··· Record set ···

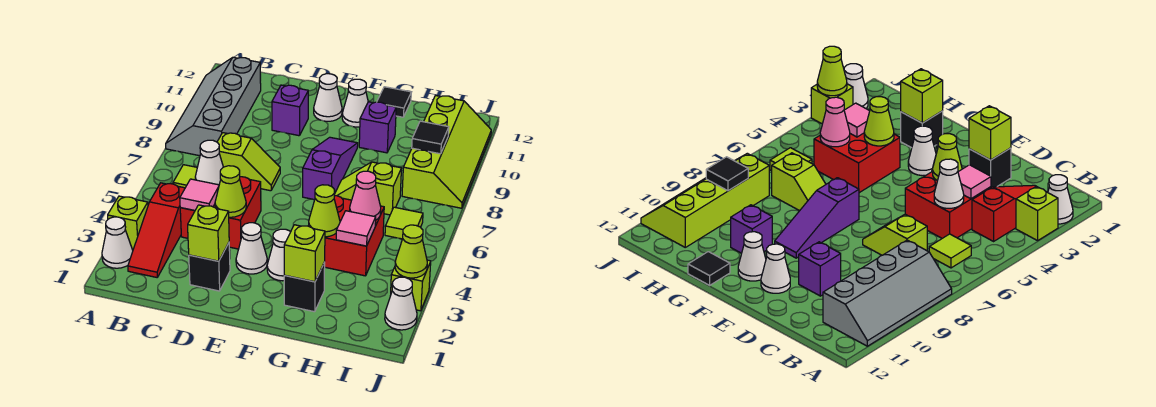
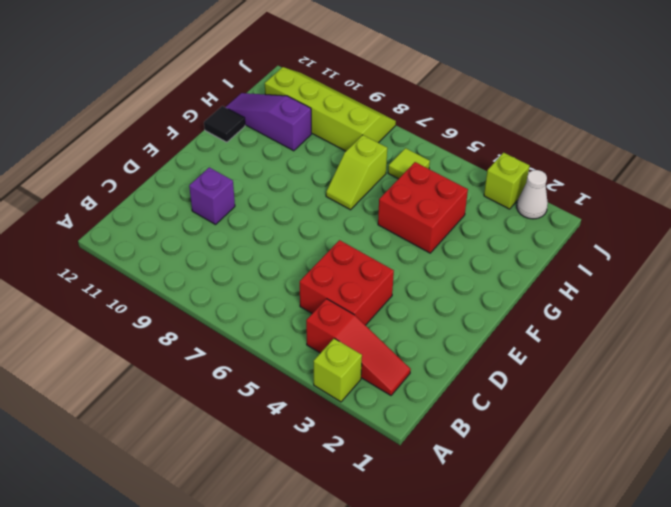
purple slope H10:H12 level 1 top 10 -> purple slope F7:F9 level 1 top 7
none -> white cone A2 level 1
none -> grey slope A8:B11 level 1 top B
none -> lime tile B6 level 1
none -> lime slope C7:D7 level 1 top C

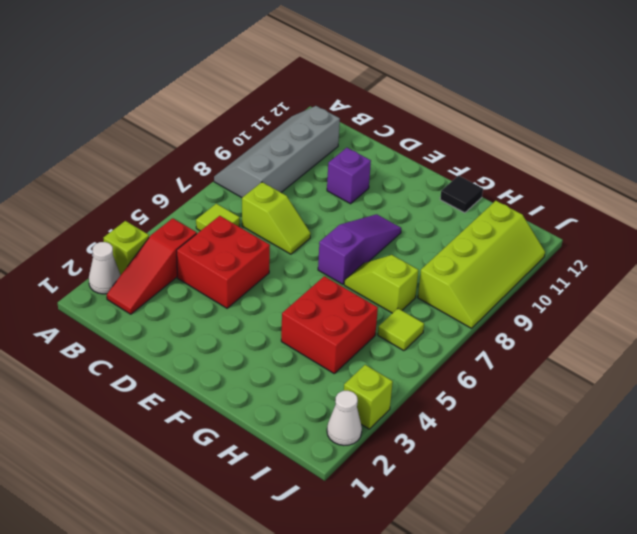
none -> black brick D2 level 1
none -> white cone E3 level 1
none -> white cone E11 level 1
none -> white cone F3 level 1

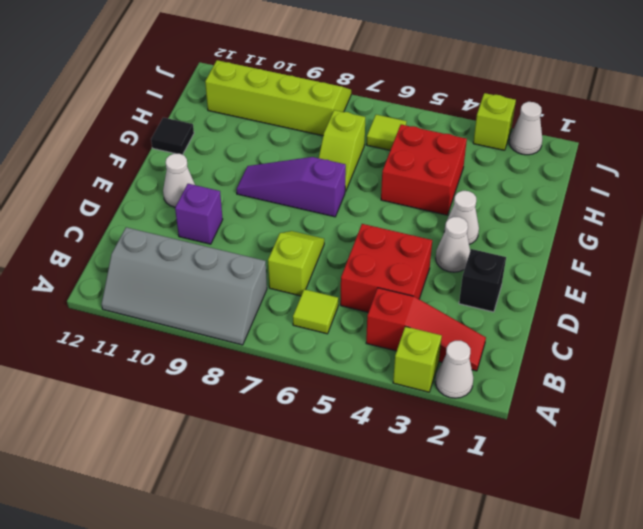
none -> white cone F11 level 1
none -> black brick G2 level 1
none -> purple brick G10 level 1
none -> pink tile C4 level 2

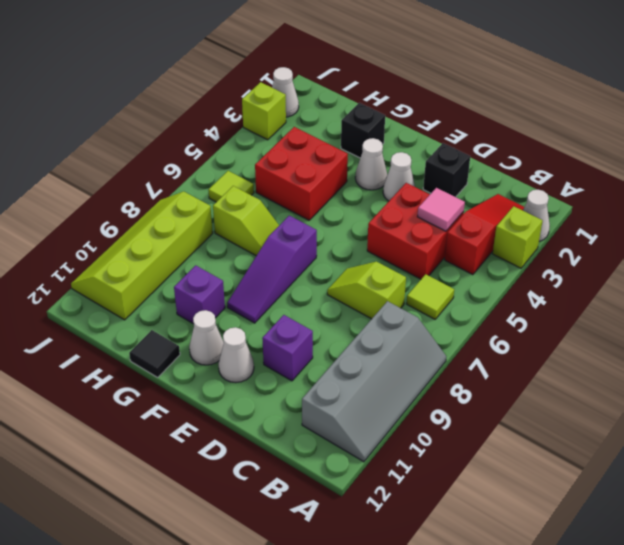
none -> white cone C5 level 2
none -> lime brick D2 level 2
none -> lime cone D4 level 2
none -> lime brick G2 level 2

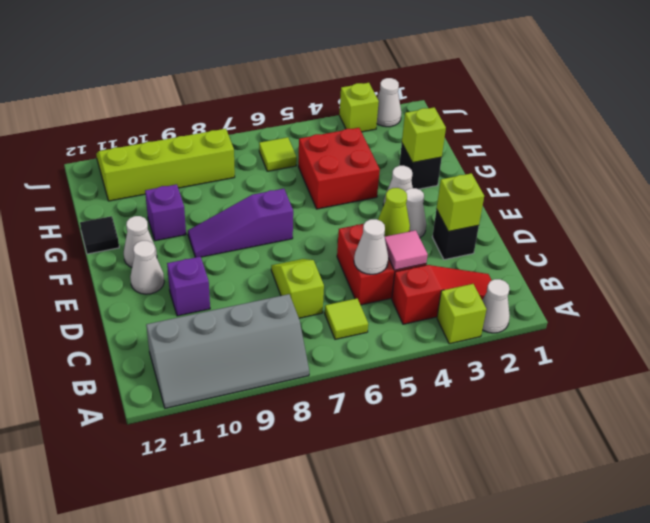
none -> lime slope G7:H7 level 1 top H
none -> lime cone G4 level 2
none -> pink tile H4 level 2
none -> pink cone H5 level 2

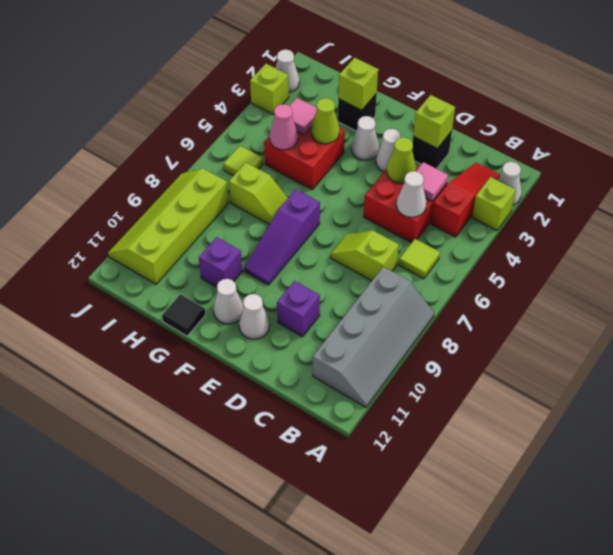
none -> black tile I9 level 2
none -> lime cone J3 level 2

···

• Task brief
Could the entries above be copied out exactly, with no pictures included?

• Your solution
purple slope H10:H12 level 1 top 10 -> purple slope F7:F9 level 1 top 7
none -> white cone A2 level 1
none -> grey slope A8:B11 level 1 top B
none -> lime tile B6 level 1
none -> lime slope C7:D7 level 1 top C

none -> black brick D2 level 1
none -> white cone E3 level 1
none -> white cone E11 level 1
none -> white cone F3 level 1

none -> white cone F11 level 1
none -> black brick G2 level 1
none -> purple brick G10 level 1
none -> pink tile C4 level 2

none -> white cone C5 level 2
none -> lime brick D2 level 2
none -> lime cone D4 level 2
none -> lime brick G2 level 2

none -> lime slope G7:H7 level 1 top H
none -> lime cone G4 level 2
none -> pink tile H4 level 2
none -> pink cone H5 level 2

none -> black tile I9 level 2
none -> lime cone J3 level 2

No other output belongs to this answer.